**Work order**
Scan the entries for lines with the word "AGND" and copy those lines.

**Detected change data**
╭──
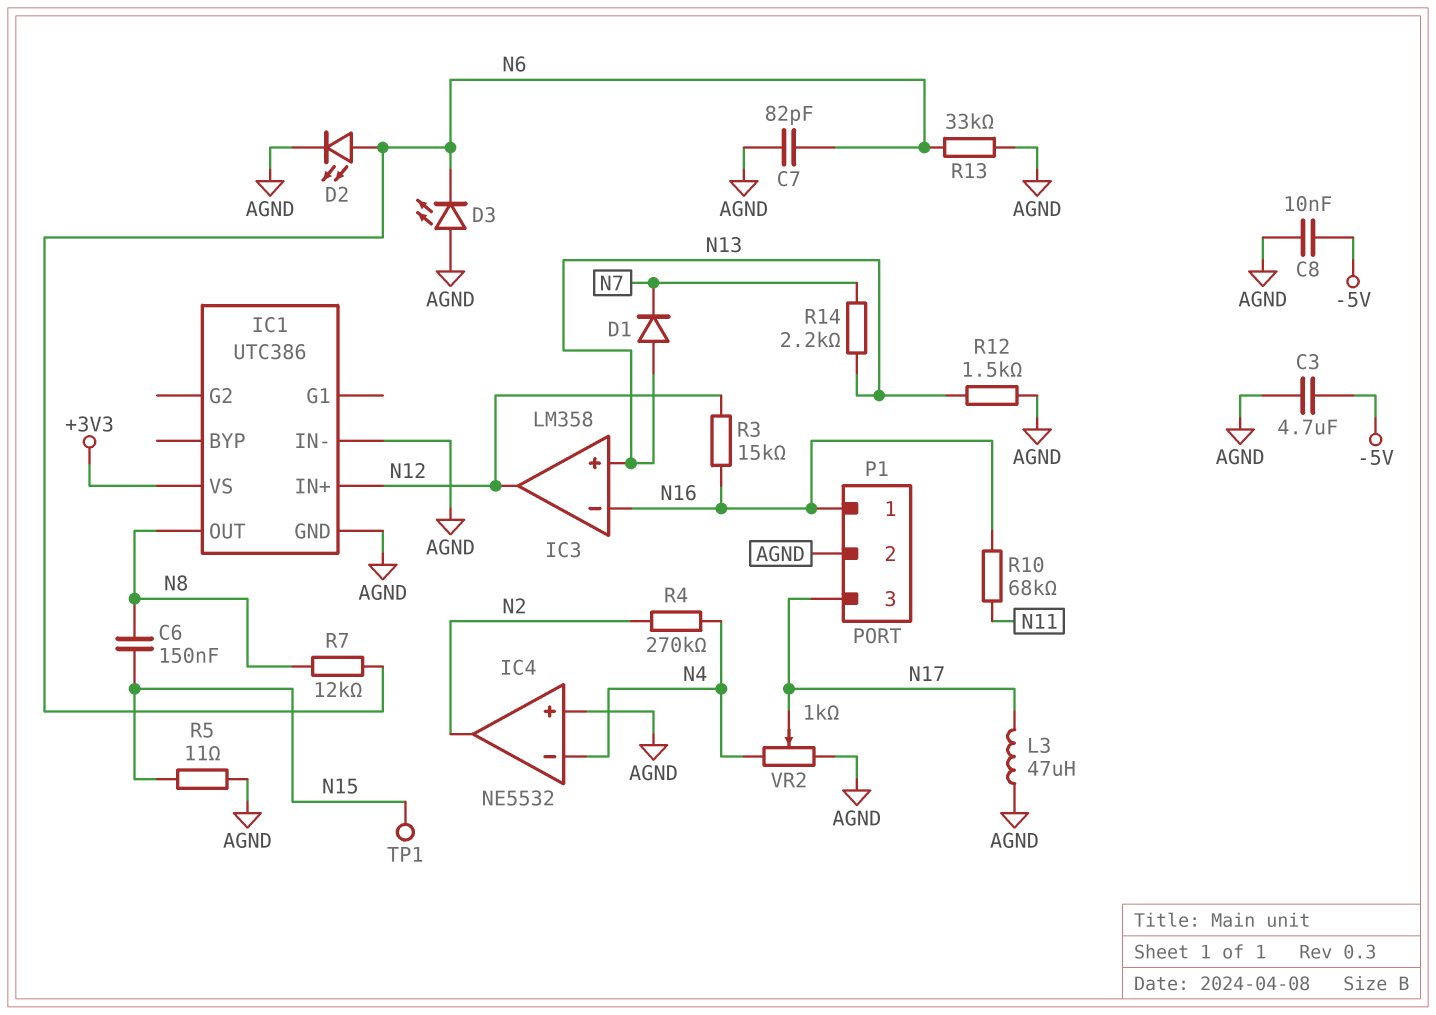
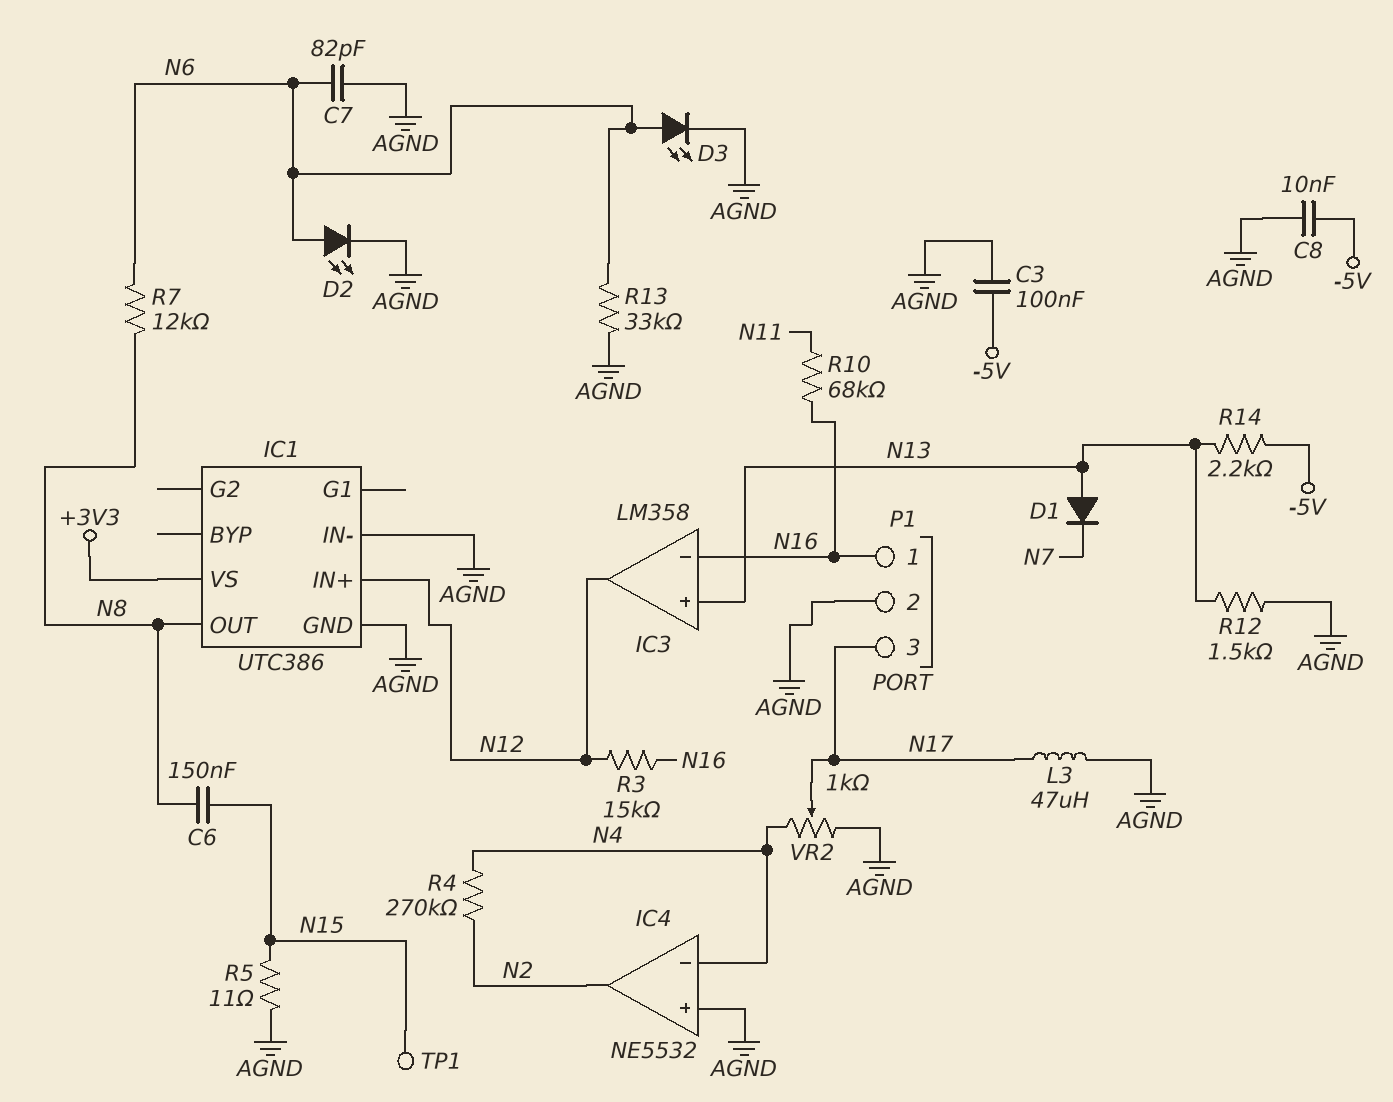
C3: 4.7uF (-5V, AGND) -> 100nF (-5V, AGND)
D3: LED (A AGND, K N6) -> LED (A N6, K AGND)
R14: 2.2k (N7, N13) -> 2.2k (-5V, N13)

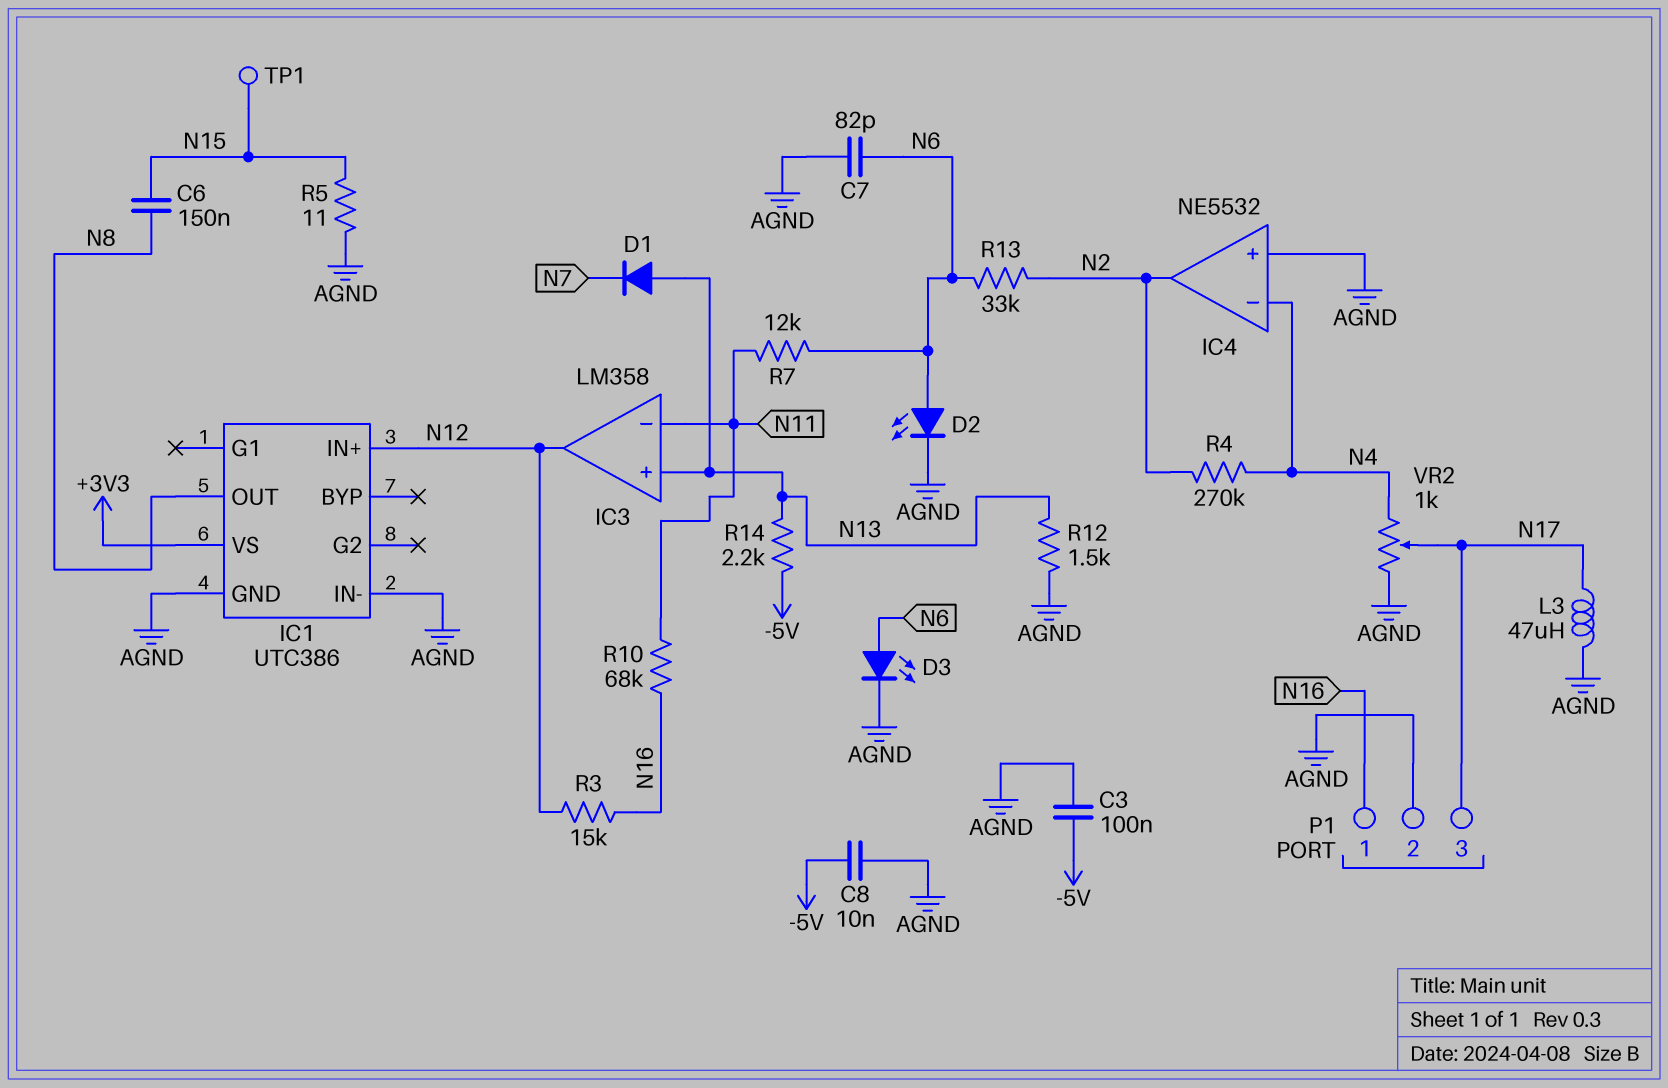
IC3 pin in-: N16 -> N11
R7: 12k (N6, N8) -> 12k (N6, N11)
R13: 33k (AGND, N6) -> 33k (N2, N6)

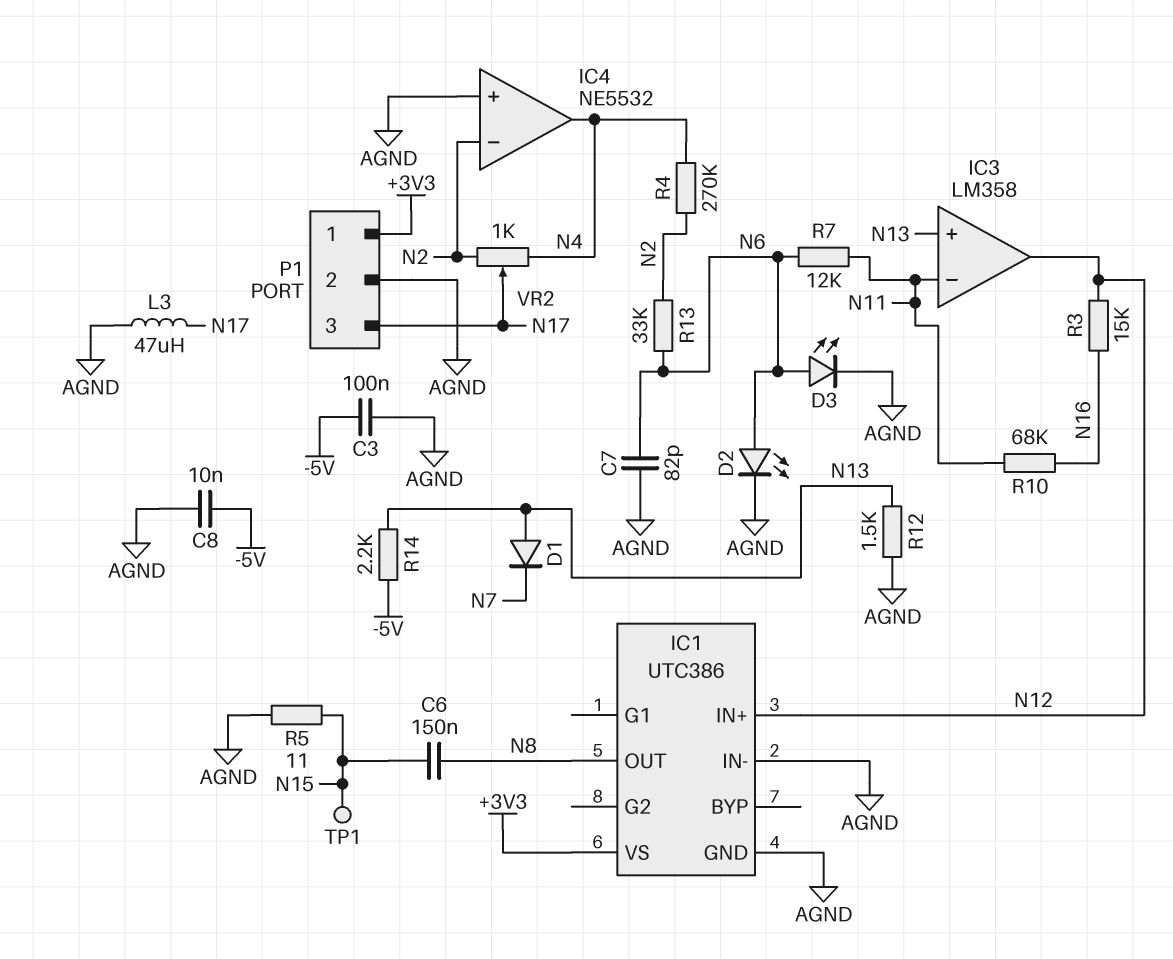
IC4 pin in-: N4 -> N2
IC4 pin out: N2 -> N4
P1 pin 1: N16 -> +3V3
VR2: 1k (AGND, N4, wiper N17) -> 1k (N2, N4, wiper N17)

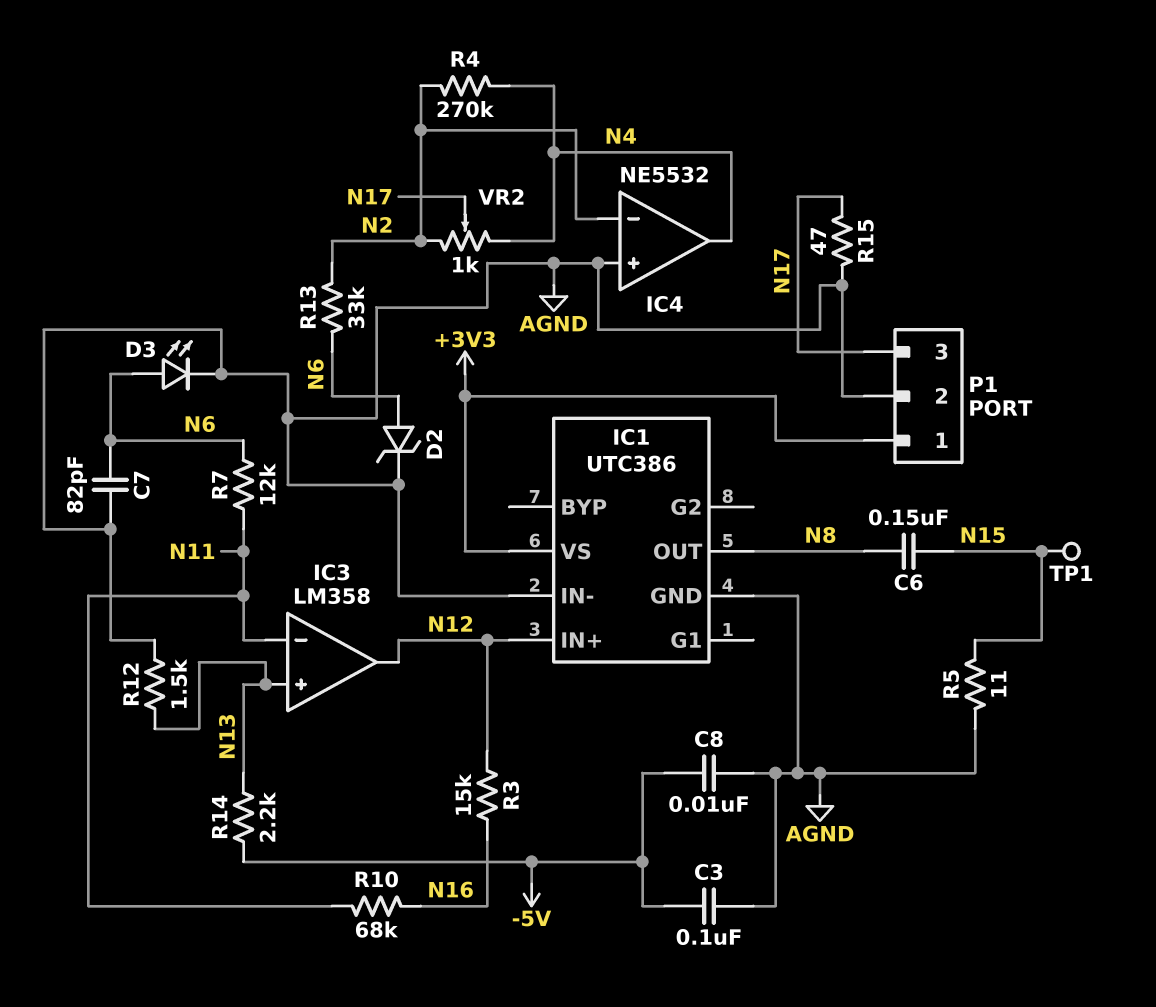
D1: diode (A N13, K N7) -> none
D2: LED (A N6, K AGND) -> zener (A N6, K AGND)
L3: 47uH (AGND, N17) -> none
R15: none -> 47 (AGND, N17)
╰──
**Result**
C3: 4.7uF (-5V, AGND) -> 100nF (-5V, AGND)
D3: LED (A AGND, K N6) -> LED (A N6, K AGND)
R13: 33k (AGND, N6) -> 33k (N2, N6)
VR2: 1k (AGND, N4, wiper N17) -> 1k (N2, N4, wiper N17)
D2: LED (A N6, K AGND) -> zener (A N6, K AGND)
L3: 47uH (AGND, N17) -> none
R15: none -> 47 (AGND, N17)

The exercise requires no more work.